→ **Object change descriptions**
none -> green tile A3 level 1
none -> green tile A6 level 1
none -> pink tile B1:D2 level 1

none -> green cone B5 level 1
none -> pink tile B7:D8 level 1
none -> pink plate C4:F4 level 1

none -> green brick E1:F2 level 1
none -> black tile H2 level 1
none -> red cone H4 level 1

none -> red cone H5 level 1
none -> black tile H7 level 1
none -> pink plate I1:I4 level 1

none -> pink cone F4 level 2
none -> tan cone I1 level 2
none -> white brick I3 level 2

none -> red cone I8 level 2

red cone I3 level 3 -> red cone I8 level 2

==

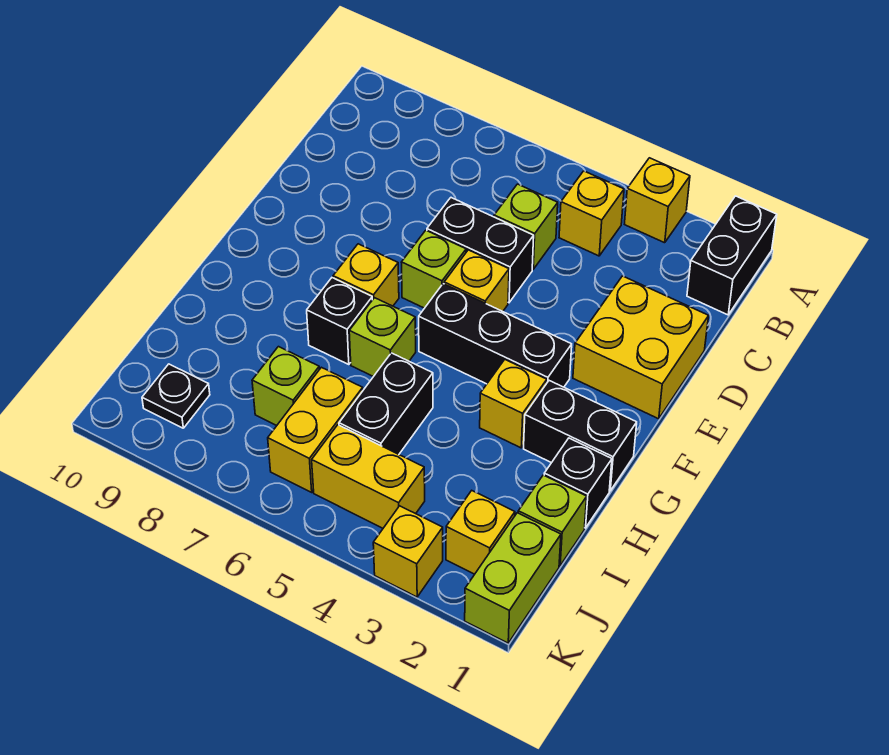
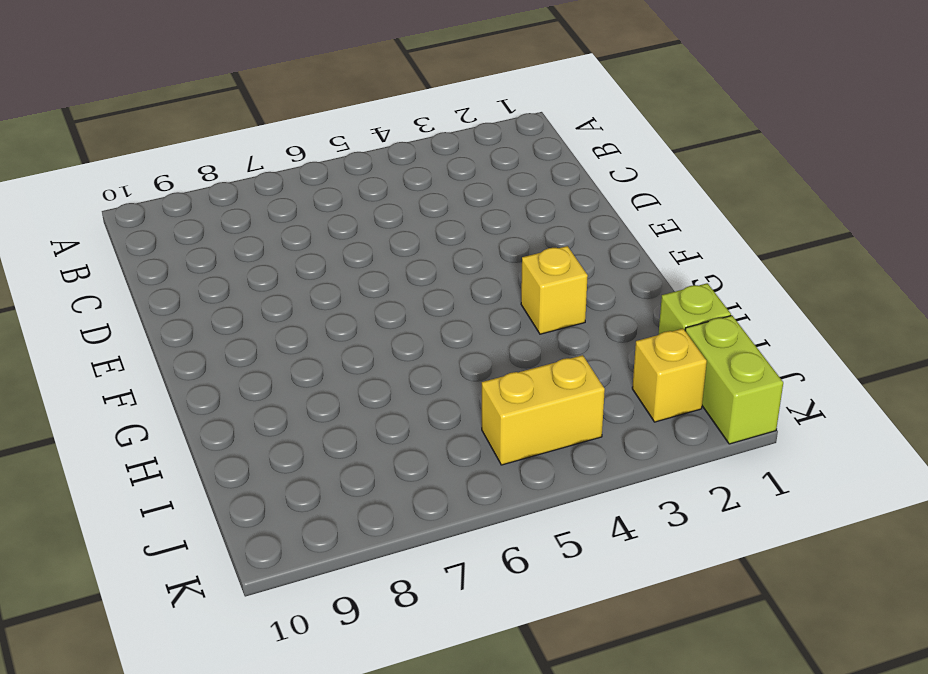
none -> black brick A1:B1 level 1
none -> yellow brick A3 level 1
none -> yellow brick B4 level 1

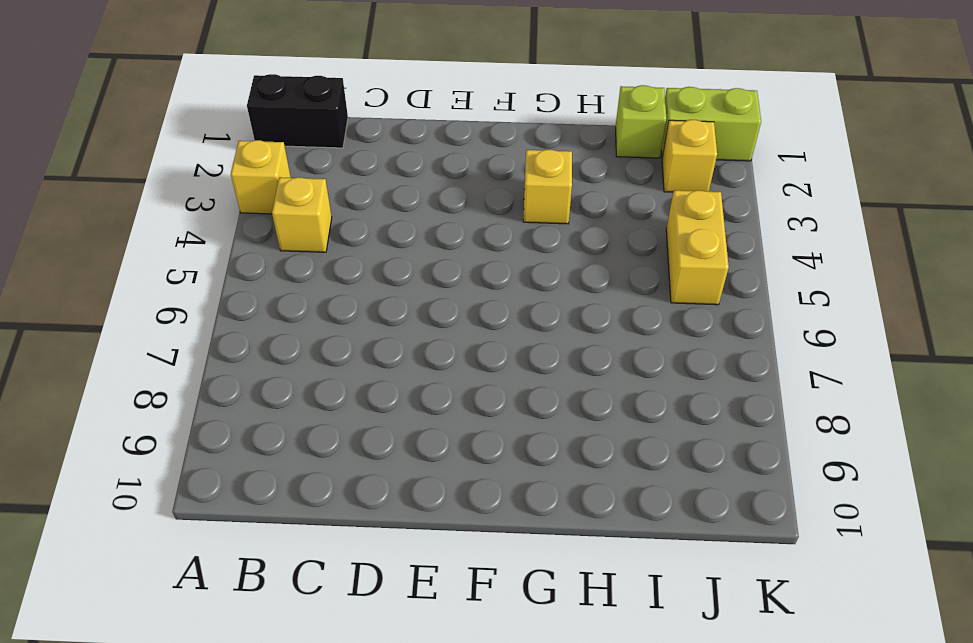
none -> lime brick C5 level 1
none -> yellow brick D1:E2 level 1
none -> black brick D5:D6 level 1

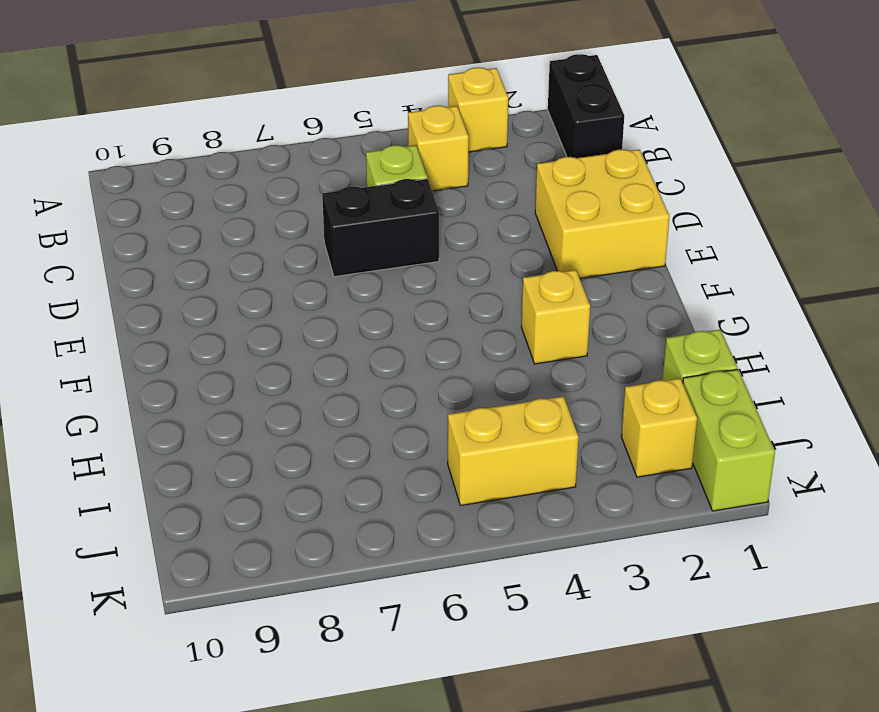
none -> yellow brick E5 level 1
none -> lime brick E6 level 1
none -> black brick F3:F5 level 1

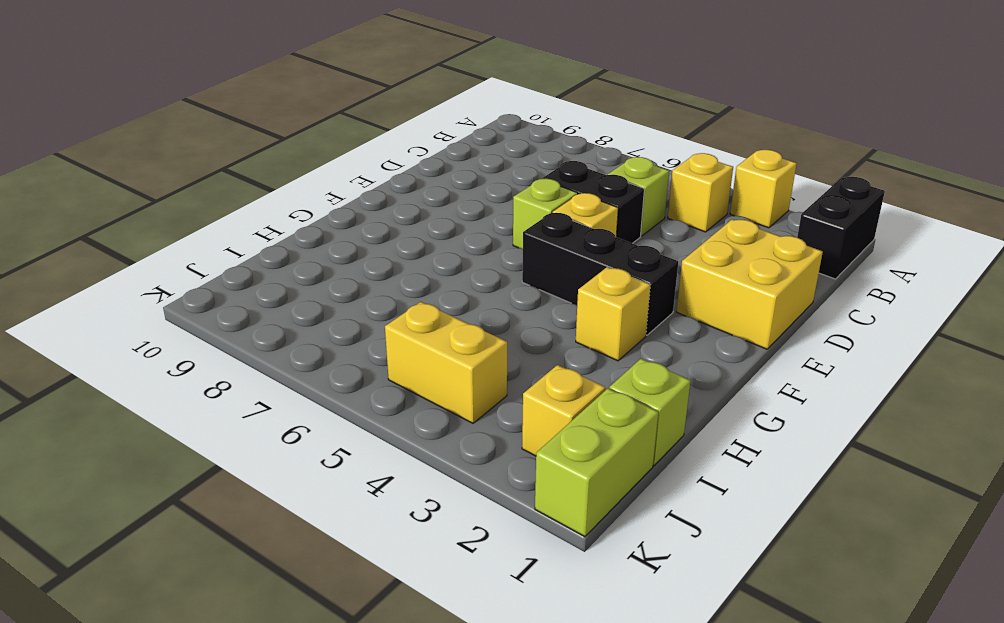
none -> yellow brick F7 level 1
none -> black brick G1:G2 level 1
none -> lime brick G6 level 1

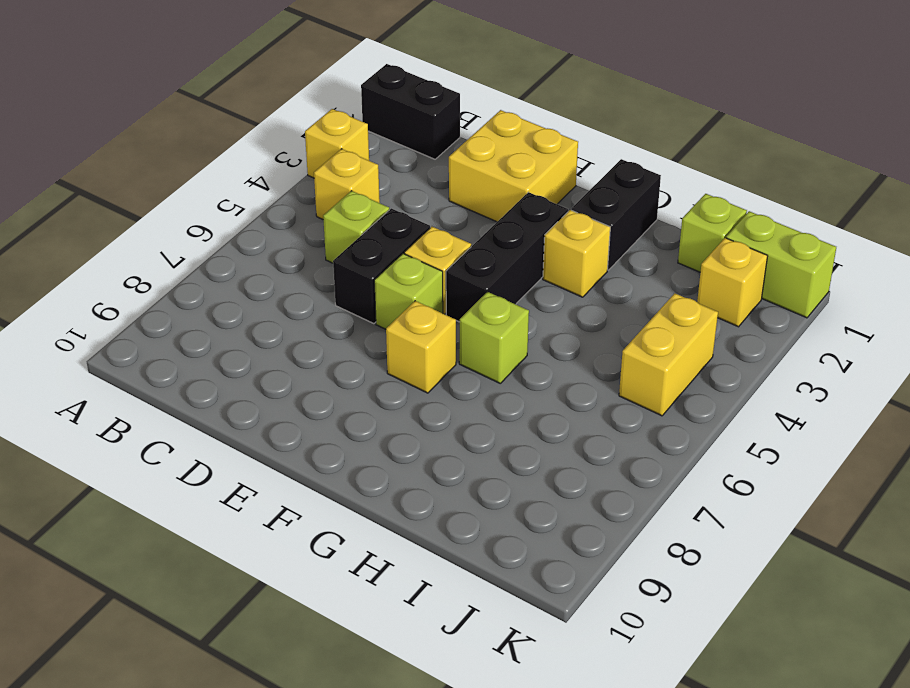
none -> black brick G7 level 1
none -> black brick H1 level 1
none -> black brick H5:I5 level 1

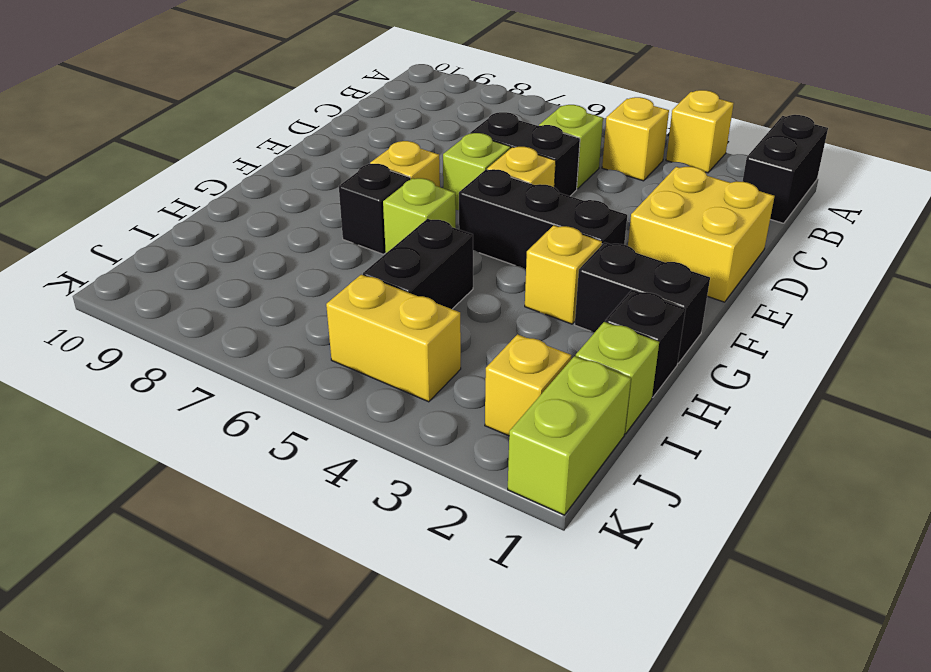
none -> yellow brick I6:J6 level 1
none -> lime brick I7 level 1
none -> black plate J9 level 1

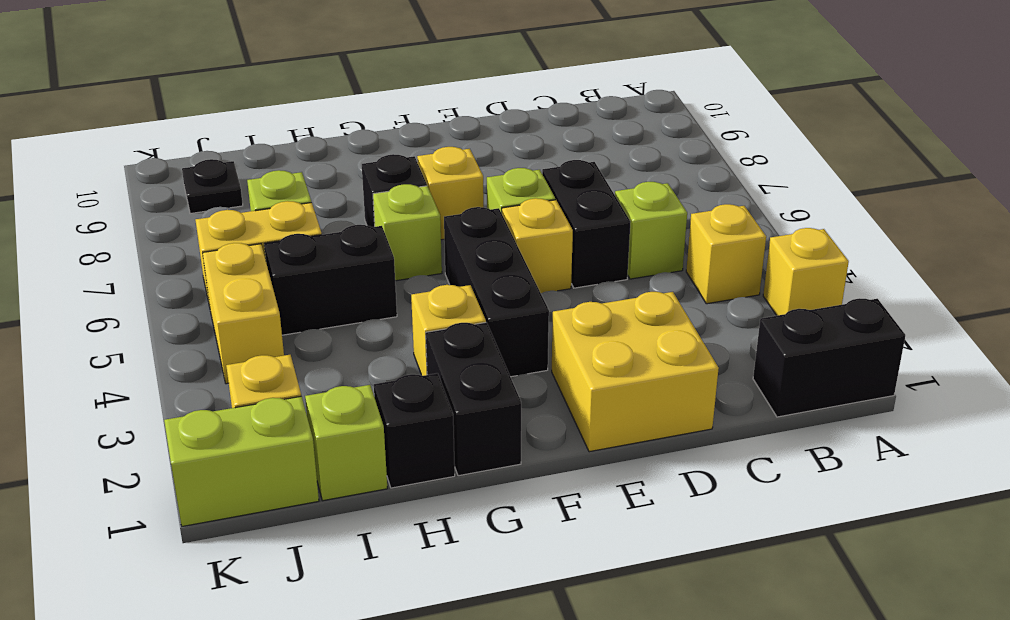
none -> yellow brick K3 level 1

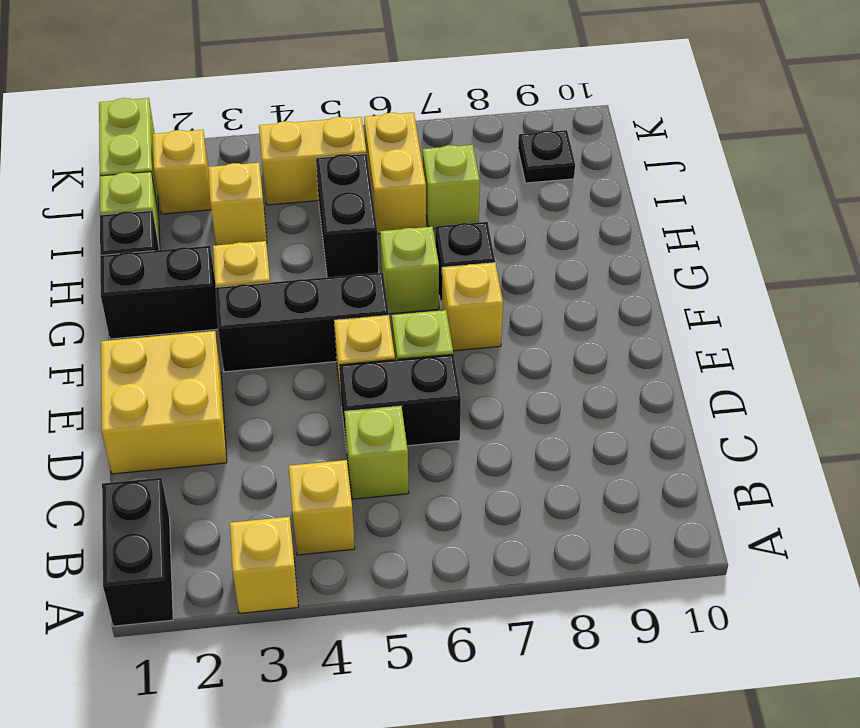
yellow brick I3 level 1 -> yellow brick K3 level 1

→ **Task prompt**
Could you repeat exactly the lines above from the line with "none -> pink plate C4:F4 level 1" up to and including the line with "red cone I3 level 3 -> red cone I8 level 2", and only those?

→ **Written response**
none -> pink plate C4:F4 level 1

none -> green brick E1:F2 level 1
none -> black tile H2 level 1
none -> red cone H4 level 1

none -> red cone H5 level 1
none -> black tile H7 level 1
none -> pink plate I1:I4 level 1

none -> pink cone F4 level 2
none -> tan cone I1 level 2
none -> white brick I3 level 2

none -> red cone I8 level 2

red cone I3 level 3 -> red cone I8 level 2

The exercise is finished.